§ What to work on: Treat the line containing "jam jar in emerald 396, 153, 467, 252" as the last one, and return every line exactly from the first line of the material below up to it.
*** Opening Supplied data ***
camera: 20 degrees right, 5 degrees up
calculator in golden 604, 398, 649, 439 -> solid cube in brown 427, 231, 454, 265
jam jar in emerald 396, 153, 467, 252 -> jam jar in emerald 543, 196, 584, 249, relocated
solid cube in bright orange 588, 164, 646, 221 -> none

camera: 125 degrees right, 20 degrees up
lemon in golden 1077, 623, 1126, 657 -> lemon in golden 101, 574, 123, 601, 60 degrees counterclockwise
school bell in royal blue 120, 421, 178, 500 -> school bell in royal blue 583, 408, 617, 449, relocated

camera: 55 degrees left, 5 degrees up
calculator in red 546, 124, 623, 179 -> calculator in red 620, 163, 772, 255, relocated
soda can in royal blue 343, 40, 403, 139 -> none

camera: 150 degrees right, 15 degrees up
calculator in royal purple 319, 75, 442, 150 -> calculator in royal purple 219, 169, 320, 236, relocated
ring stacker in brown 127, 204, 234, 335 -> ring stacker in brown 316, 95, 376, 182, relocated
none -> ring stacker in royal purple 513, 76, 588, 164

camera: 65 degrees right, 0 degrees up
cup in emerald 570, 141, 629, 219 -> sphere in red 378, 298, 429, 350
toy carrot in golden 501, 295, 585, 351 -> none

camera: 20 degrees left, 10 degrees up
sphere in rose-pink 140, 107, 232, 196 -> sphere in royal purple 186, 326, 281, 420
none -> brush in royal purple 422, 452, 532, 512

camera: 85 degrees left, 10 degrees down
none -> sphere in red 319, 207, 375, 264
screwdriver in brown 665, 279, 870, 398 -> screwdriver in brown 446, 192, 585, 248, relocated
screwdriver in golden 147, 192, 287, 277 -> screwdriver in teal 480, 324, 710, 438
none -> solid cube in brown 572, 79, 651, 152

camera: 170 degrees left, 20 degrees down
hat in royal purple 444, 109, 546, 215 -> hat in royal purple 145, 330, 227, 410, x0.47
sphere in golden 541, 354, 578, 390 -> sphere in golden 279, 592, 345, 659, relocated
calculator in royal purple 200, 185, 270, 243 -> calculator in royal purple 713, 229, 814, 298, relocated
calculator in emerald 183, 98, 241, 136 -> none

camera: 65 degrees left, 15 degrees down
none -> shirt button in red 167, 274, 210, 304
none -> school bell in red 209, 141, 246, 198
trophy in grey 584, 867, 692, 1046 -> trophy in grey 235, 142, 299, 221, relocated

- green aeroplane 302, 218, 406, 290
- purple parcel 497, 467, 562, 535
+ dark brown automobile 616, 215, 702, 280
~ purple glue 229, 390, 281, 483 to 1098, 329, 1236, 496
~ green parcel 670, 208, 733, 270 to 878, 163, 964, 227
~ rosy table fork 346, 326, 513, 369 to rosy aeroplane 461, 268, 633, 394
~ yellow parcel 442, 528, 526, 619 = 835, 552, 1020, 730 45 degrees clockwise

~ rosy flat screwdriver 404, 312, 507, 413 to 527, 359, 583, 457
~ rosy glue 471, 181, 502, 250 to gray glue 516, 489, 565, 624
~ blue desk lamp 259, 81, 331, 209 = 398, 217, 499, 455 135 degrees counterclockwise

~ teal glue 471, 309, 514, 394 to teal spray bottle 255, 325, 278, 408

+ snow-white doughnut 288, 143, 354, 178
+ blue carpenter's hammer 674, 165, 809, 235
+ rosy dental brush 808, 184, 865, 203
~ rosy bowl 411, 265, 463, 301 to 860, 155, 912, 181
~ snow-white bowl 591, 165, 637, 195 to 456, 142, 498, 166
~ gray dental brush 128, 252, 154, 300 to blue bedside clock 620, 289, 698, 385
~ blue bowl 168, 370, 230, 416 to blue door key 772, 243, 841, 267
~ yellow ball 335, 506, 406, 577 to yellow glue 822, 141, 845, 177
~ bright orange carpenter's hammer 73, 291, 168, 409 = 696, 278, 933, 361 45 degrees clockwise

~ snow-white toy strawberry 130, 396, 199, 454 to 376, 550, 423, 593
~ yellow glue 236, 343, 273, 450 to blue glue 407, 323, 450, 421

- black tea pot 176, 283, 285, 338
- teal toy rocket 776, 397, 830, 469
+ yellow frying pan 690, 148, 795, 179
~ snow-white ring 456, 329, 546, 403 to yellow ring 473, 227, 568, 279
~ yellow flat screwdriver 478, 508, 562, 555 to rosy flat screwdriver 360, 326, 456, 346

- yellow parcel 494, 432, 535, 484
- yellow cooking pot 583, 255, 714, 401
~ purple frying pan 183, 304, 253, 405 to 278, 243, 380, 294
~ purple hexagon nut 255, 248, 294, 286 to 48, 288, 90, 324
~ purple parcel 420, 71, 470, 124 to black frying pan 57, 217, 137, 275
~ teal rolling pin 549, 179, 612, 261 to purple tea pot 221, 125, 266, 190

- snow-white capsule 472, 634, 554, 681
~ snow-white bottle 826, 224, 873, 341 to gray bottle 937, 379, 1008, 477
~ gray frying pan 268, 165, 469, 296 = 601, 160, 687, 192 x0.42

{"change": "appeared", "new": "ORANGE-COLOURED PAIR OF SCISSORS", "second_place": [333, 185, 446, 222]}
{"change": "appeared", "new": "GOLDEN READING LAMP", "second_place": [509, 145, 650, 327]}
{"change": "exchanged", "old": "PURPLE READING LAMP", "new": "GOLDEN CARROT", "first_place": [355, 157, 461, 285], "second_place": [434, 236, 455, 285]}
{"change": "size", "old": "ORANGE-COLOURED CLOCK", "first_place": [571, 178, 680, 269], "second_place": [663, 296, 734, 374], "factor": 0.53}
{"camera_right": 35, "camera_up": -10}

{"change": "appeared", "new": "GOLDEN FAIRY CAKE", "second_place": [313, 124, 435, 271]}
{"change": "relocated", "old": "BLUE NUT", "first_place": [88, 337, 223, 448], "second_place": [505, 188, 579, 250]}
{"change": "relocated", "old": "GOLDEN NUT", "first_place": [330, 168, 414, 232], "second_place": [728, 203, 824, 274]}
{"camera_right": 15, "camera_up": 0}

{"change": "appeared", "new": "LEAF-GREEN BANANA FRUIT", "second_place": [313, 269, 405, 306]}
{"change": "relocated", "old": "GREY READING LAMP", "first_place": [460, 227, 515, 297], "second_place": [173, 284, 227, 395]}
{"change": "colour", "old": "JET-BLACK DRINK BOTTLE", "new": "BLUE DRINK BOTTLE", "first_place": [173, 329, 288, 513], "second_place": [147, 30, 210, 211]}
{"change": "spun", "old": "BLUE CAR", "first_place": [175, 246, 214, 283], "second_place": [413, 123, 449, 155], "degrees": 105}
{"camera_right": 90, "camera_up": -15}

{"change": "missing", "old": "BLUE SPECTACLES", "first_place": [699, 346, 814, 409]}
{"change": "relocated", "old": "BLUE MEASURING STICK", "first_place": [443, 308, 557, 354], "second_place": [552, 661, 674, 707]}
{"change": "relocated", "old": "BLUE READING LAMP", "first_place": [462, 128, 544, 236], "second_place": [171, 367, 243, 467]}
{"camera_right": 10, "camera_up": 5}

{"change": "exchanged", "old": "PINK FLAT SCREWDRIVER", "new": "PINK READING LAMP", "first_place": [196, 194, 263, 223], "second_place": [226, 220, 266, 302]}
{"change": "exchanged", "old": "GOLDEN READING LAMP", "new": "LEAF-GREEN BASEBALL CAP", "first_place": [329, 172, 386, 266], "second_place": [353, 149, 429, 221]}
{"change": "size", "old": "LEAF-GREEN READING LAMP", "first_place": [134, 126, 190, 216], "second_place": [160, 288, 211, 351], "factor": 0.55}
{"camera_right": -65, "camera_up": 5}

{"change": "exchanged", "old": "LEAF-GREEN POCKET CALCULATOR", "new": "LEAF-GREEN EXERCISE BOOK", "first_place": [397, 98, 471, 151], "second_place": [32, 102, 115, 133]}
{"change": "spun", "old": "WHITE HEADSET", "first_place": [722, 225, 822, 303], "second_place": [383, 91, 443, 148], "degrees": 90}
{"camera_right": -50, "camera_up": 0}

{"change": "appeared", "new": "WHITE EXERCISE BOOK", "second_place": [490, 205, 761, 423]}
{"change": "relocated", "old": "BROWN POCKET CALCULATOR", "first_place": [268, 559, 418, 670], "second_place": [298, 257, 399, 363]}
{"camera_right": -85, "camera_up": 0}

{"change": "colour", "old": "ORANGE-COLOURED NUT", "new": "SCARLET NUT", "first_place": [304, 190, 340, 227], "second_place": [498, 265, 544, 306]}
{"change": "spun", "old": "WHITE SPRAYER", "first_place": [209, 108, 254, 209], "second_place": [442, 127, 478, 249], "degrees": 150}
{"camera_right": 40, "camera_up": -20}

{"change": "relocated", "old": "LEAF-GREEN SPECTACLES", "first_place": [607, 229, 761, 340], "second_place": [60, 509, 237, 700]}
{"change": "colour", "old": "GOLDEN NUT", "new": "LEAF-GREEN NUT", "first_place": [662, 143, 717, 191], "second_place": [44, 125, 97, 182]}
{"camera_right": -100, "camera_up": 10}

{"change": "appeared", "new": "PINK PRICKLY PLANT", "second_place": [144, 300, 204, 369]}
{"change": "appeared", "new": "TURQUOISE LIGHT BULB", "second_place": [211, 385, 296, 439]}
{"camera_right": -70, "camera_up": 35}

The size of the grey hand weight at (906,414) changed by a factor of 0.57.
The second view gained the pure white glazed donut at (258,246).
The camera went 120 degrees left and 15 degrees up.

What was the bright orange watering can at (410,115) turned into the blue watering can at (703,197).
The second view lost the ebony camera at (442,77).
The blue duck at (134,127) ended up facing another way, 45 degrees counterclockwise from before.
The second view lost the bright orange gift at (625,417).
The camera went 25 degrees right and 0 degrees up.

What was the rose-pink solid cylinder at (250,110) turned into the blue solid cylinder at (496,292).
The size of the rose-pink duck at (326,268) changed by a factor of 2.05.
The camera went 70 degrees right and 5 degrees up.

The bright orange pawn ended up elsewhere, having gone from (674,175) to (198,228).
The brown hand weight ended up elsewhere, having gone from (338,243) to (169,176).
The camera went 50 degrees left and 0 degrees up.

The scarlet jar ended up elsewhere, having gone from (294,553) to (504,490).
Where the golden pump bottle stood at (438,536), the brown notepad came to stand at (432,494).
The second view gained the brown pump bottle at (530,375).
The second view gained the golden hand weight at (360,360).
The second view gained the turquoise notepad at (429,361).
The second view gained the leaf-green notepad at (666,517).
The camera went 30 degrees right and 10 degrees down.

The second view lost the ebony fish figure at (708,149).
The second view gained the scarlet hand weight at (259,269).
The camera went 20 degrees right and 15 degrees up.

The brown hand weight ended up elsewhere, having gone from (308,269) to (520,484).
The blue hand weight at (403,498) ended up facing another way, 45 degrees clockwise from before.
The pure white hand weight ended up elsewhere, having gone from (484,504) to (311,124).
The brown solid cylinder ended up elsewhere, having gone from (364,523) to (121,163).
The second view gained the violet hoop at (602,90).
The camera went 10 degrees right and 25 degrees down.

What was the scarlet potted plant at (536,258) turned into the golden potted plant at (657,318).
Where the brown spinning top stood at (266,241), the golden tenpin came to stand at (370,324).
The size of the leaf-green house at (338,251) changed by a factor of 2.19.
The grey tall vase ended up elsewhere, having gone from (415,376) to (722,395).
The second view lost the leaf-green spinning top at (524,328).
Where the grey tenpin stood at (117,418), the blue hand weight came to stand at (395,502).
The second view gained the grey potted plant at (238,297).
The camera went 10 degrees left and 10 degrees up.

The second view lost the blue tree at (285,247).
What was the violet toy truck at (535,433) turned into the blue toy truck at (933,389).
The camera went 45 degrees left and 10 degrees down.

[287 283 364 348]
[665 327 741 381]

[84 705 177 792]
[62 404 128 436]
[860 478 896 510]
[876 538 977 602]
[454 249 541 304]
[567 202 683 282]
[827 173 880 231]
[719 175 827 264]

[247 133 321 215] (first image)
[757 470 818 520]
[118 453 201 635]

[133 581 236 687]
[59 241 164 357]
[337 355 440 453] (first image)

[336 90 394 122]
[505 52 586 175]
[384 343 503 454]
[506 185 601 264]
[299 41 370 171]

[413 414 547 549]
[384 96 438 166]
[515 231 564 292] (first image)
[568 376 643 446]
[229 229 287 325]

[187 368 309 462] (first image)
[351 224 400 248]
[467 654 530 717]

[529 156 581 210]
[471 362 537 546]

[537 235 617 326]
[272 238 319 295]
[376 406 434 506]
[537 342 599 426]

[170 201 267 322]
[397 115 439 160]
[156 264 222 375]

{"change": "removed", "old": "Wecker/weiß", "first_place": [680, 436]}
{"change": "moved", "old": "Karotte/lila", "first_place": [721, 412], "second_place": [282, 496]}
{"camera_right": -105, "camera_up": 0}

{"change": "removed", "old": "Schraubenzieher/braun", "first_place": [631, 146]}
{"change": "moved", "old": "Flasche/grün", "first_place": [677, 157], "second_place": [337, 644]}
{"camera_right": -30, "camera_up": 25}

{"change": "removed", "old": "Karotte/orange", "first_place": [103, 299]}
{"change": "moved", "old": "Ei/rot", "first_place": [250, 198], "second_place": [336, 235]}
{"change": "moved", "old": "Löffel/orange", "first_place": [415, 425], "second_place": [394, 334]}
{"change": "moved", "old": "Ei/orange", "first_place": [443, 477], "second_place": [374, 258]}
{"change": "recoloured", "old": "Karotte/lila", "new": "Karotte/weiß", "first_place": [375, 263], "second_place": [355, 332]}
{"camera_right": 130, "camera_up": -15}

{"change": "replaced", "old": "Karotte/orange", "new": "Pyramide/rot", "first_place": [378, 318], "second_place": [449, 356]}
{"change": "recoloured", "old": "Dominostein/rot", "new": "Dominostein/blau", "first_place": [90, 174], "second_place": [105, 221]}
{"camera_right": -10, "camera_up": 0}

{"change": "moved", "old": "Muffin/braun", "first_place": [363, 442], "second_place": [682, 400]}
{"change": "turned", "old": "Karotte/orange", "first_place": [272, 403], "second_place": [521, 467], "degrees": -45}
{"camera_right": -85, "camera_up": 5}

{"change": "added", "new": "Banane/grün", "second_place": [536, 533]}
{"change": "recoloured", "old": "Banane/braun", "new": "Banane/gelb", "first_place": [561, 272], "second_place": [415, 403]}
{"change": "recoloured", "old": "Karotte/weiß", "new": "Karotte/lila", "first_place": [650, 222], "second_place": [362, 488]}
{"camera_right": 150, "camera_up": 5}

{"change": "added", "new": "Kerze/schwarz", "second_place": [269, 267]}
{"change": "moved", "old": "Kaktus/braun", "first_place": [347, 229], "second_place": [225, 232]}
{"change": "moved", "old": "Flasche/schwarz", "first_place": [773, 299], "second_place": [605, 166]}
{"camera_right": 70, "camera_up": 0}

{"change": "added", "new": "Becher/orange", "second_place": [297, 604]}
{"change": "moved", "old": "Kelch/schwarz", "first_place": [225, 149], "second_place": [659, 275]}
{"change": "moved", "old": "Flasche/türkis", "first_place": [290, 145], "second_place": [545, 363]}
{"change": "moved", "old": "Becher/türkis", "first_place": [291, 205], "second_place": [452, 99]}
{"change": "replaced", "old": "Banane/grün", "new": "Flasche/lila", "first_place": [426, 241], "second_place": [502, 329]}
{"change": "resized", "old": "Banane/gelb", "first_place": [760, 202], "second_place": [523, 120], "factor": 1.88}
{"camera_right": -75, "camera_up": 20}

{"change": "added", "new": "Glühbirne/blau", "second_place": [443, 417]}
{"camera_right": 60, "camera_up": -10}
*** Closing Supplied data ***
§ Answer for the task:
camera: 20 degrees right, 5 degrees up
calculator in golden 604, 398, 649, 439 -> solid cube in brown 427, 231, 454, 265
jam jar in emerald 396, 153, 467, 252 -> jam jar in emerald 543, 196, 584, 249, relocated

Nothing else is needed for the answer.